_Aim of the task_. Look through the records below, and whenever a line contains "grey", copy it.
══ Available data
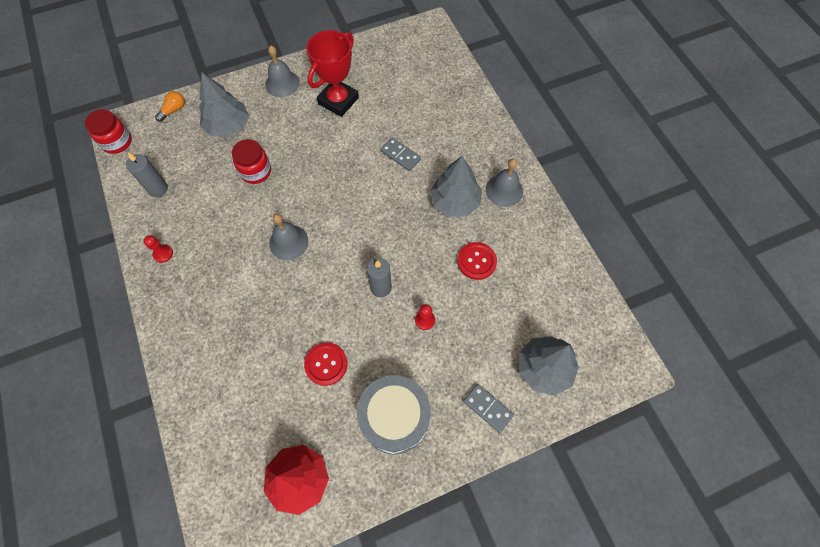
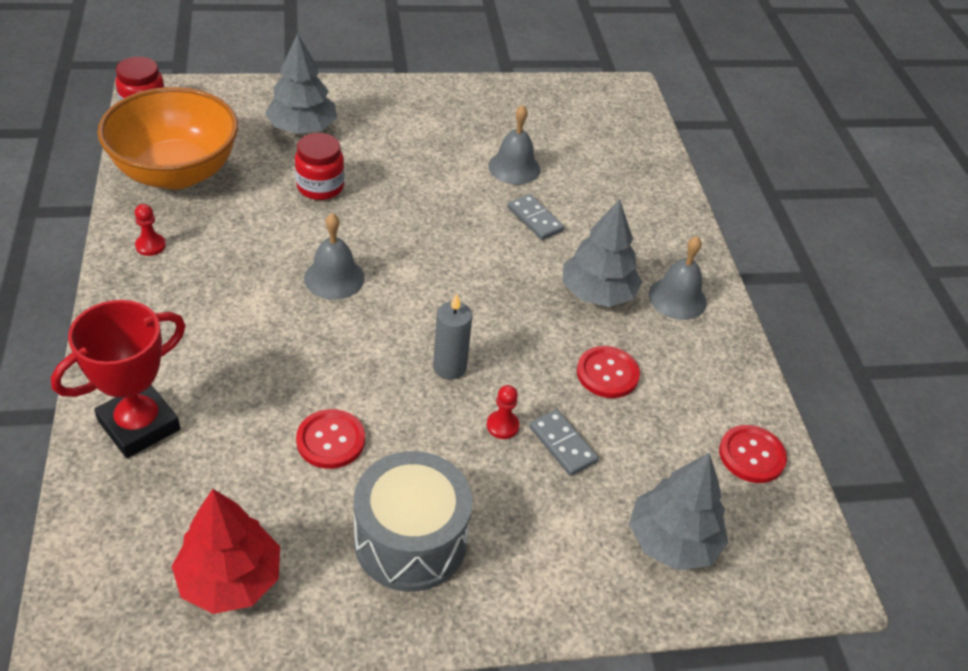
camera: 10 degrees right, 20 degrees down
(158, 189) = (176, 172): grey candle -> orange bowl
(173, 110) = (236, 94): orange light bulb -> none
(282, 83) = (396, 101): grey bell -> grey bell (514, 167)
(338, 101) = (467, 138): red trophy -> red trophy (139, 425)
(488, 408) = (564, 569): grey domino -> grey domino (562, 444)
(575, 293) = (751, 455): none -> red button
════
══ Available data
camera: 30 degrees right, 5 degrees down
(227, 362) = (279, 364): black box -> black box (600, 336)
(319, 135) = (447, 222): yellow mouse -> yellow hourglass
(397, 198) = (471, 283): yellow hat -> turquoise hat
════
_Problem solution_.
(158, 189) = (176, 172): grey candle -> orange bowl
(282, 83) = (396, 101): grey bell -> grey bell (514, 167)
(488, 408) = (564, 569): grey domino -> grey domino (562, 444)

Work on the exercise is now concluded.